*Job*
Copy the records below word for word, from the first line to the last.

>> START Entries shown

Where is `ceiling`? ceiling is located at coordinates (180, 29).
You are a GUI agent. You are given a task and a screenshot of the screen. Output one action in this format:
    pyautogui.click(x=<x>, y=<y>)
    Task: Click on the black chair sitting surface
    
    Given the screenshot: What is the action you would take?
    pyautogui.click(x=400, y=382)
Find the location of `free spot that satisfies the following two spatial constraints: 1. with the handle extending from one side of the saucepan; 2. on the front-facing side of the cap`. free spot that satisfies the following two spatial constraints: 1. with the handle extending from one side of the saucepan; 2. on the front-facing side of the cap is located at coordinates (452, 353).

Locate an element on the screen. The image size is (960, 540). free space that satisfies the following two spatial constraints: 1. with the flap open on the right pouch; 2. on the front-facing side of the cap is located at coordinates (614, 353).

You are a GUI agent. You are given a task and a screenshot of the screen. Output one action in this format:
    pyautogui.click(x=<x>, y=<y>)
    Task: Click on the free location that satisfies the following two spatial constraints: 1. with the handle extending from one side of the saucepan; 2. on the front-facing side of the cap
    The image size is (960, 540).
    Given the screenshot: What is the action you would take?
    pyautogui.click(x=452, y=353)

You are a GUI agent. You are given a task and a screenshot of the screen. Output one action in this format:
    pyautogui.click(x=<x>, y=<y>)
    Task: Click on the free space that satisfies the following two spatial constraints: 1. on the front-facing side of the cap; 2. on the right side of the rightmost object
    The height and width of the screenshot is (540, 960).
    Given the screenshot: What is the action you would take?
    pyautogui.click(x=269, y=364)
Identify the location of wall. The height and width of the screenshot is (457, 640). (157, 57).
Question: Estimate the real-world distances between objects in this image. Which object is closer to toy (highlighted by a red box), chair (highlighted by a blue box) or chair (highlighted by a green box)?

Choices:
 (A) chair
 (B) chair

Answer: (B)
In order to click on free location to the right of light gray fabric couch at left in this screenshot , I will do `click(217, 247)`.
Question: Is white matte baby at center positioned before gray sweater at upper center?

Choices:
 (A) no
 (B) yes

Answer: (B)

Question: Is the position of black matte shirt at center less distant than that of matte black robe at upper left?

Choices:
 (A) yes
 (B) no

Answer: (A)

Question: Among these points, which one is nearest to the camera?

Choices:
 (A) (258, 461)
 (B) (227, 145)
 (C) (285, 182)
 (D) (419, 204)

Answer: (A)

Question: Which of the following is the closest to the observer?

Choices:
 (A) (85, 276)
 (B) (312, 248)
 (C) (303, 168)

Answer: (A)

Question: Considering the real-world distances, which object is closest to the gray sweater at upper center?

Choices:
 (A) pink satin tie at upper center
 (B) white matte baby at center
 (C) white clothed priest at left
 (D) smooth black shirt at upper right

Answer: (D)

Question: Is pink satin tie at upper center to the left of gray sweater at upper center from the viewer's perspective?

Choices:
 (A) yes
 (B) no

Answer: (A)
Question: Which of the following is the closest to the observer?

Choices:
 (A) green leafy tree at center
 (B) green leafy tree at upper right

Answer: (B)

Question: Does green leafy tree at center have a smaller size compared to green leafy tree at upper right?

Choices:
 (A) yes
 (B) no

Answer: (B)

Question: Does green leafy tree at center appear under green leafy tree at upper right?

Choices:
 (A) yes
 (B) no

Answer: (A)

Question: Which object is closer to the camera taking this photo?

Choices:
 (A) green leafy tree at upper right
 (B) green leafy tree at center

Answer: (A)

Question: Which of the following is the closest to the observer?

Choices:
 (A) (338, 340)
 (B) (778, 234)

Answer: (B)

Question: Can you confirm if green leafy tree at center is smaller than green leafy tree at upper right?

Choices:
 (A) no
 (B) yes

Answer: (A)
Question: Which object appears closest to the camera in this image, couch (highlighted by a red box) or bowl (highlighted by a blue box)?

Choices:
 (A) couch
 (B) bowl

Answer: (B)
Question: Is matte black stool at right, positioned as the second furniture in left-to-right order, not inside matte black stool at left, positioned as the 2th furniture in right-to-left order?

>> END Entries shown

*Problem solution*
Where is `ceiling`? ceiling is located at coordinates (180, 29).
You are a GUI agent. You are given a task and a screenshot of the screen. Output one action in this format:
    pyautogui.click(x=<x>, y=<y>)
    Task: Click on the black chair sitting surface
    
    Given the screenshot: What is the action you would take?
    pyautogui.click(x=400, y=382)
Find the location of `free spot that satisfies the following two spatial constraints: 1. with the handle extending from one side of the saucepan; 2. on the front-facing side of the cap`. free spot that satisfies the following two spatial constraints: 1. with the handle extending from one side of the saucepan; 2. on the front-facing side of the cap is located at coordinates (452, 353).

Locate an element on the screen. The image size is (960, 540). free space that satisfies the following two spatial constraints: 1. with the flap open on the right pouch; 2. on the front-facing side of the cap is located at coordinates (614, 353).

You are a GUI agent. You are given a task and a screenshot of the screen. Output one action in this format:
    pyautogui.click(x=<x>, y=<y>)
    Task: Click on the free location that satisfies the following two spatial constraints: 1. with the handle extending from one side of the saucepan; 2. on the front-facing side of the cap
    The image size is (960, 540).
    Given the screenshot: What is the action you would take?
    pyautogui.click(x=452, y=353)

You are a GUI agent. You are given a task and a screenshot of the screen. Output one action in this format:
    pyautogui.click(x=<x>, y=<y>)
    Task: Click on the free space that satisfies the following two spatial constraints: 1. on the front-facing side of the cap; 2. on the right side of the rightmost object
    The height and width of the screenshot is (540, 960).
    Given the screenshot: What is the action you would take?
    pyautogui.click(x=269, y=364)
Identify the location of wall. The height and width of the screenshot is (457, 640). (157, 57).
Question: Estimate the real-world distances between objects in this image. Which object is closer to toy (highlighted by a red box), chair (highlighted by a blue box) or chair (highlighted by a green box)?

Choices:
 (A) chair
 (B) chair

Answer: (B)
In order to click on free location to the right of light gray fabric couch at left in this screenshot , I will do `click(217, 247)`.
Question: Is white matte baby at center positioned before gray sweater at upper center?

Choices:
 (A) no
 (B) yes

Answer: (B)

Question: Is the position of black matte shirt at center less distant than that of matte black robe at upper left?

Choices:
 (A) yes
 (B) no

Answer: (A)

Question: Among these points, which one is nearest to the camera?

Choices:
 (A) (258, 461)
 (B) (227, 145)
 (C) (285, 182)
 (D) (419, 204)

Answer: (A)

Question: Which of the following is the closest to the observer?

Choices:
 (A) (85, 276)
 (B) (312, 248)
 (C) (303, 168)

Answer: (A)

Question: Considering the real-world distances, which object is closest to the gray sweater at upper center?

Choices:
 (A) pink satin tie at upper center
 (B) white matte baby at center
 (C) white clothed priest at left
 (D) smooth black shirt at upper right

Answer: (D)

Question: Is pink satin tie at upper center to the left of gray sweater at upper center from the viewer's perspective?

Choices:
 (A) yes
 (B) no

Answer: (A)
Question: Which of the following is the closest to the observer?

Choices:
 (A) green leafy tree at center
 (B) green leafy tree at upper right

Answer: (B)

Question: Does green leafy tree at center have a smaller size compared to green leafy tree at upper right?

Choices:
 (A) yes
 (B) no

Answer: (B)

Question: Does green leafy tree at center appear under green leafy tree at upper right?

Choices:
 (A) yes
 (B) no

Answer: (A)

Question: Which object is closer to the camera taking this photo?

Choices:
 (A) green leafy tree at upper right
 (B) green leafy tree at center

Answer: (A)

Question: Which of the following is the closest to the observer?

Choices:
 (A) (338, 340)
 (B) (778, 234)

Answer: (B)

Question: Can you confirm if green leafy tree at center is smaller than green leafy tree at upper right?

Choices:
 (A) no
 (B) yes

Answer: (A)
Question: Which object appears closest to the camera in this image, couch (highlighted by a red box) or bowl (highlighted by a blue box)?

Choices:
 (A) couch
 (B) bowl

Answer: (B)
Question: Is matte black stool at right, positioned as the second furniture in left-to-right order, not inside matte black stool at left, positioned as the 2th furniture in right-to-left order?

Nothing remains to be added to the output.